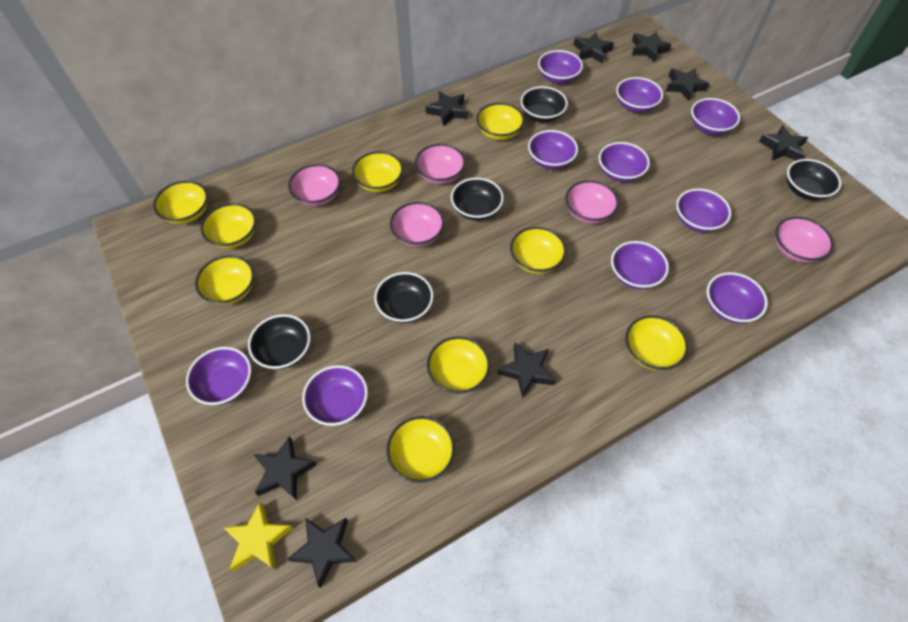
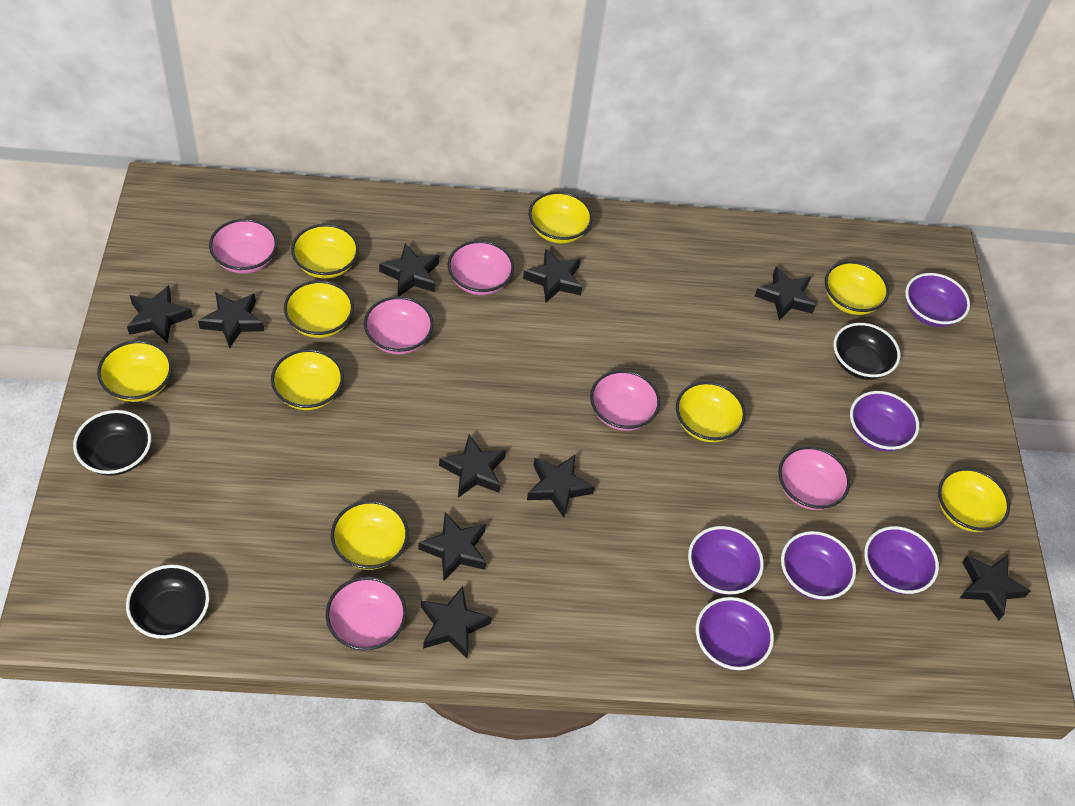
black bowl: 5 -> 3
black star: 8 -> 10
pink bowl: 5 -> 6
purple bowl: 10 -> 6
yellow star: 1 -> 0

· · · · ·

About this exercise: In your copy of the material, match every word exactly and include no pictures.

Written response:
black bowl: 5 -> 3
black star: 8 -> 10
pink bowl: 5 -> 6
purple bowl: 10 -> 6
yellow star: 1 -> 0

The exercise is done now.